(Stored dataset items)
»»
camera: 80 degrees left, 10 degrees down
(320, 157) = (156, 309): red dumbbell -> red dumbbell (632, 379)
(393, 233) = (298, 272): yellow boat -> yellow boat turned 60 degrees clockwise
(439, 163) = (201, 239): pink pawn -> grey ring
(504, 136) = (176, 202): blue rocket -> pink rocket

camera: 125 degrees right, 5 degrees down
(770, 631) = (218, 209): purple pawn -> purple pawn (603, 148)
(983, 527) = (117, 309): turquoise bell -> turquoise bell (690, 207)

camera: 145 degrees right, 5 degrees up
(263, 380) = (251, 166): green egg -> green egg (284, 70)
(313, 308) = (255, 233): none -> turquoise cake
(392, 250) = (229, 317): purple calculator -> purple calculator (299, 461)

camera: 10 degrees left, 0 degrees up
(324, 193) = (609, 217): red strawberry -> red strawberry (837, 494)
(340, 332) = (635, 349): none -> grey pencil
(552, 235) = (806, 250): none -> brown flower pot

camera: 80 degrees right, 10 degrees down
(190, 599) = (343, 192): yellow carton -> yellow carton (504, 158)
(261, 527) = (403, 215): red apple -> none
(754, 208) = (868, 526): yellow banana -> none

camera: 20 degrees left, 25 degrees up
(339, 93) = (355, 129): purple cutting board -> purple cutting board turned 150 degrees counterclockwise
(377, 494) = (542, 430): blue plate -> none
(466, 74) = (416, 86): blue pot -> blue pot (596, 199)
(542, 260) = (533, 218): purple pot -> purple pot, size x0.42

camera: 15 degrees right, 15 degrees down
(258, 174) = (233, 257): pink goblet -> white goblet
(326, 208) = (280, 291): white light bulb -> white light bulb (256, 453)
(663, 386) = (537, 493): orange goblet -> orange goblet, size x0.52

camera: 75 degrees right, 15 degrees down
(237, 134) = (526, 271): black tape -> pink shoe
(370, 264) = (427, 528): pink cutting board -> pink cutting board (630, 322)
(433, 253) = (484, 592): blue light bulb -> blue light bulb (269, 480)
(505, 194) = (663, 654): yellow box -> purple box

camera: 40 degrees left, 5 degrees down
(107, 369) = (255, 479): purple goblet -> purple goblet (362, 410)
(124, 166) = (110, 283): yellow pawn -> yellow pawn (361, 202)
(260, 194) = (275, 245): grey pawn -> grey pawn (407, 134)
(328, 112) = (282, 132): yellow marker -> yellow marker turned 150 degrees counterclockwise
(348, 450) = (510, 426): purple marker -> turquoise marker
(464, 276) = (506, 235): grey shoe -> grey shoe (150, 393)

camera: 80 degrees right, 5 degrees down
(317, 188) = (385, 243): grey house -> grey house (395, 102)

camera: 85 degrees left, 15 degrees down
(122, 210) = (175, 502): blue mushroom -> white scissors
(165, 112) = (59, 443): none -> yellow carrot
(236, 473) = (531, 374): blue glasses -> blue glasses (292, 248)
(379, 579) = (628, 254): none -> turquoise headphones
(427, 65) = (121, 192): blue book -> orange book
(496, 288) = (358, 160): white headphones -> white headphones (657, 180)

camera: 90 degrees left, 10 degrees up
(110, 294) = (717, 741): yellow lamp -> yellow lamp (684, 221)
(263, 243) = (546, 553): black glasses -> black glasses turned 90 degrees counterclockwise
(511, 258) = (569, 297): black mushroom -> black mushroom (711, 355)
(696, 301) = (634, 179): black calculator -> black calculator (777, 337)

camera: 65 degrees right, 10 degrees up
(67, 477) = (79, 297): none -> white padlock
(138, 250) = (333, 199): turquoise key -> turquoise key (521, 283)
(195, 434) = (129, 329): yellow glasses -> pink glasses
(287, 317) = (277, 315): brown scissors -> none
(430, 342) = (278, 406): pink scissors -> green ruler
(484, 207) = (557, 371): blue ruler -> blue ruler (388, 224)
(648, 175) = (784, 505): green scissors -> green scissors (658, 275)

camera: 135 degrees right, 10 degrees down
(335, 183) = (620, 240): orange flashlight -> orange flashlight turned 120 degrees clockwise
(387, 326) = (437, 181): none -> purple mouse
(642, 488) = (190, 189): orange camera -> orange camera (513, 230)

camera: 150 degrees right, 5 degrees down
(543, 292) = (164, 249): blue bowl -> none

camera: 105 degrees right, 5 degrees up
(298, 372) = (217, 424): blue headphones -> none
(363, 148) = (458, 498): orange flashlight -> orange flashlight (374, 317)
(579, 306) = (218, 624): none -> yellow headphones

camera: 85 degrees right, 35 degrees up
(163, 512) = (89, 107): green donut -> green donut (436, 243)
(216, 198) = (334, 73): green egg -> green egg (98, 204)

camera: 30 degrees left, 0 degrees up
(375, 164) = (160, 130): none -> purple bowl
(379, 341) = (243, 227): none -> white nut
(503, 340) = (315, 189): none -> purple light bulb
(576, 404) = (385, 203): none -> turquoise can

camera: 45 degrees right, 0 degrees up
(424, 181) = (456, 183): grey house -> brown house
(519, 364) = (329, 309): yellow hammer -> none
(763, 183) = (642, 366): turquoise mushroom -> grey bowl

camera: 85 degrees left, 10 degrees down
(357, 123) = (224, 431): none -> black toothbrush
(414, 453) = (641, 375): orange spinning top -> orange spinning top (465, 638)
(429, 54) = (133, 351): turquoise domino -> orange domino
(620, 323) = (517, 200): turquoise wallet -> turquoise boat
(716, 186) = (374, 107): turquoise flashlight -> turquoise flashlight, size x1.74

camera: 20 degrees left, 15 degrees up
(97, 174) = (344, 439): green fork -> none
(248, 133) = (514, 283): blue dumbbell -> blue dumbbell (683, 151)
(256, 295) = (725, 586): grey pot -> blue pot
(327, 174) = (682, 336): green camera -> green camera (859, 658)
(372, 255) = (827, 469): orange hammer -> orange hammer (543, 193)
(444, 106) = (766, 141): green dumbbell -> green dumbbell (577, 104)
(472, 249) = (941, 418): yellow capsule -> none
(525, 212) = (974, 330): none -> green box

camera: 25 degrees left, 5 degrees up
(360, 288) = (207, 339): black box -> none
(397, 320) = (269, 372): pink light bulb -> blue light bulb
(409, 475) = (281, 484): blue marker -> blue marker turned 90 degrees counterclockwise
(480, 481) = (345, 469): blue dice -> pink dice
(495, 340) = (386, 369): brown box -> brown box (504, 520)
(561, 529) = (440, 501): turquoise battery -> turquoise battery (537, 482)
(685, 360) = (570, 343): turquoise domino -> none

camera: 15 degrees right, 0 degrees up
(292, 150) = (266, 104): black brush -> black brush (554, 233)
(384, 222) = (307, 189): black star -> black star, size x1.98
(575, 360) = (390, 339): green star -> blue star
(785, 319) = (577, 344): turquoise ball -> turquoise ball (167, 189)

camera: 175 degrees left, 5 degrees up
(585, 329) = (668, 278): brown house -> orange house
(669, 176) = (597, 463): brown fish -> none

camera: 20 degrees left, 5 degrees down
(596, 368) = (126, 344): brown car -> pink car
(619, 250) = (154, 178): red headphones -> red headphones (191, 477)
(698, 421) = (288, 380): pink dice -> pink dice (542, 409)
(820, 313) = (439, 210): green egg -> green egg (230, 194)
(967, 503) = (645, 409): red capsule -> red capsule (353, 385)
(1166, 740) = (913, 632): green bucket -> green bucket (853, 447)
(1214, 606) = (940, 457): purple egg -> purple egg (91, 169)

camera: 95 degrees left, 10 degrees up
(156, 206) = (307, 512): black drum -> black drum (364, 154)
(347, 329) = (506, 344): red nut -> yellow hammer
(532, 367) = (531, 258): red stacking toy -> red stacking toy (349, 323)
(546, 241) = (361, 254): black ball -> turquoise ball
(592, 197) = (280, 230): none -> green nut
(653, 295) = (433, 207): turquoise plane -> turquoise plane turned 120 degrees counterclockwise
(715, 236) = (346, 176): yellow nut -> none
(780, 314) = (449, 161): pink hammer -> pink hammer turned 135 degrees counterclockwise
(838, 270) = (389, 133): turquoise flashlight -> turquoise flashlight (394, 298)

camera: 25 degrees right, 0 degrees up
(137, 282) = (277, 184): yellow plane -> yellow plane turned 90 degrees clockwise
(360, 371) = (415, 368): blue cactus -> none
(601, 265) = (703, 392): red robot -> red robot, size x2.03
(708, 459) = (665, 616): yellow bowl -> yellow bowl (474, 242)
««
> [Assignment]
Within the entries above, find the string "bulb" and return each line that holds it.

> [Final answer]
(326, 208) = (280, 291): white light bulb -> white light bulb (256, 453)
(433, 253) = (484, 592): blue light bulb -> blue light bulb (269, 480)
(503, 340) = (315, 189): none -> purple light bulb
(397, 320) = (269, 372): pink light bulb -> blue light bulb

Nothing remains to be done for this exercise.